**TASK ITEM:**
Print verbatim every line starting at the one that contains "POT: 5k -> 50k" and ending at the final line of the records; include both endpoints.

Stored records
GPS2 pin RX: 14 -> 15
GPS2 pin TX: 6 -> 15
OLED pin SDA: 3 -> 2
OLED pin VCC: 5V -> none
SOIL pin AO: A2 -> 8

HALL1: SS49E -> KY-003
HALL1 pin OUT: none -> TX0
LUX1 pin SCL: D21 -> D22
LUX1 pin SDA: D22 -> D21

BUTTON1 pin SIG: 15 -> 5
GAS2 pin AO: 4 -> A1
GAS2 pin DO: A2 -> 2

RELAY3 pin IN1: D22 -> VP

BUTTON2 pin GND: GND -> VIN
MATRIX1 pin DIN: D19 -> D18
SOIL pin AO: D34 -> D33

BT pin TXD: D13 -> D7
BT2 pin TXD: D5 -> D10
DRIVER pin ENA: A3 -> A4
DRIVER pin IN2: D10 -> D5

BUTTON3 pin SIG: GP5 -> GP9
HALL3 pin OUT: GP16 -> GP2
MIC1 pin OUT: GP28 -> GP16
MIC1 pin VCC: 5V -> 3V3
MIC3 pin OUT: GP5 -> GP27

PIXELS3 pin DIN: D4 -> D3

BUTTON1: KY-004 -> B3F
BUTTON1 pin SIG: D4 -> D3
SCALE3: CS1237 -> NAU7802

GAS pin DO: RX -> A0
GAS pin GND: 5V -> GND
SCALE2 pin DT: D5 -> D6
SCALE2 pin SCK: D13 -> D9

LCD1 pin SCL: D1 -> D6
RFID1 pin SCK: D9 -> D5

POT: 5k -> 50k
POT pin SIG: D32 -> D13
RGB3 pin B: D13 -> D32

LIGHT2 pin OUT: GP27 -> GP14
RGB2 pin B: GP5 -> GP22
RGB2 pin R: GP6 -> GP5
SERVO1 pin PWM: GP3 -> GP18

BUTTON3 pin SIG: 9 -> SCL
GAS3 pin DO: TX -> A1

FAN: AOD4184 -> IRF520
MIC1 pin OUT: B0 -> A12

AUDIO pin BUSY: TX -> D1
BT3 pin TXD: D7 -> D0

**ANSWER FOR THIS EXERCISE:**
POT: 5k -> 50k
POT pin SIG: D32 -> D13
RGB3 pin B: D13 -> D32

LIGHT2 pin OUT: GP27 -> GP14
RGB2 pin B: GP5 -> GP22
RGB2 pin R: GP6 -> GP5
SERVO1 pin PWM: GP3 -> GP18

BUTTON3 pin SIG: 9 -> SCL
GAS3 pin DO: TX -> A1

FAN: AOD4184 -> IRF520
MIC1 pin OUT: B0 -> A12

AUDIO pin BUSY: TX -> D1
BT3 pin TXD: D7 -> D0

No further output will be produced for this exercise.